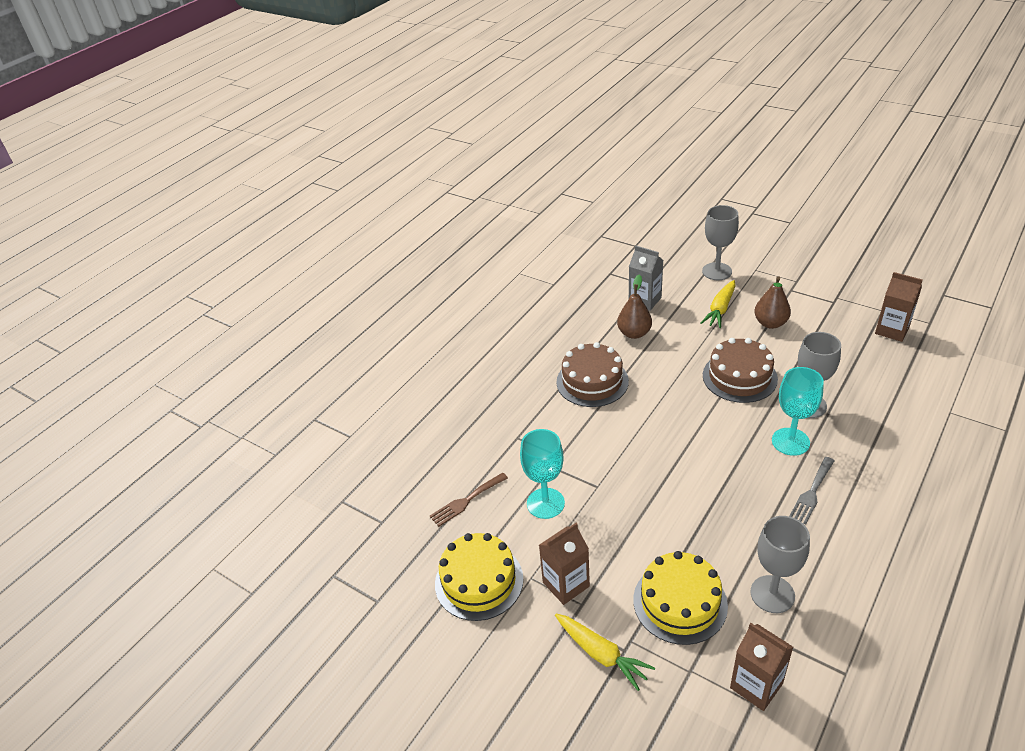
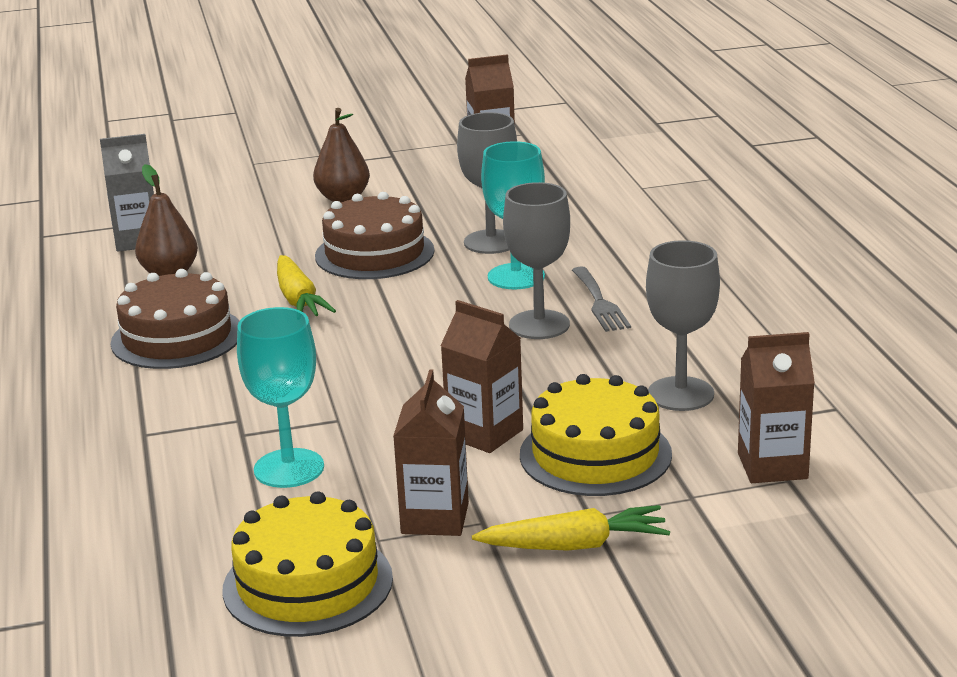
camera: 50 degrees left, 15 degrees down
(466, 501) = (161, 527): brown fork -> none
(647, 546) = (484, 434): none -> brown carton
(717, 271) = (202, 181): grey goblet -> grey goblet (539, 325)
(720, 309) = (259, 210): yellow carrot -> yellow carrot (298, 299)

Task brief
Keep the pictures out and print all the records exactly as they are.

Final answer
camera: 50 degrees left, 15 degrees down
(466, 501) = (161, 527): brown fork -> none
(647, 546) = (484, 434): none -> brown carton
(717, 271) = (202, 181): grey goblet -> grey goblet (539, 325)
(720, 309) = (259, 210): yellow carrot -> yellow carrot (298, 299)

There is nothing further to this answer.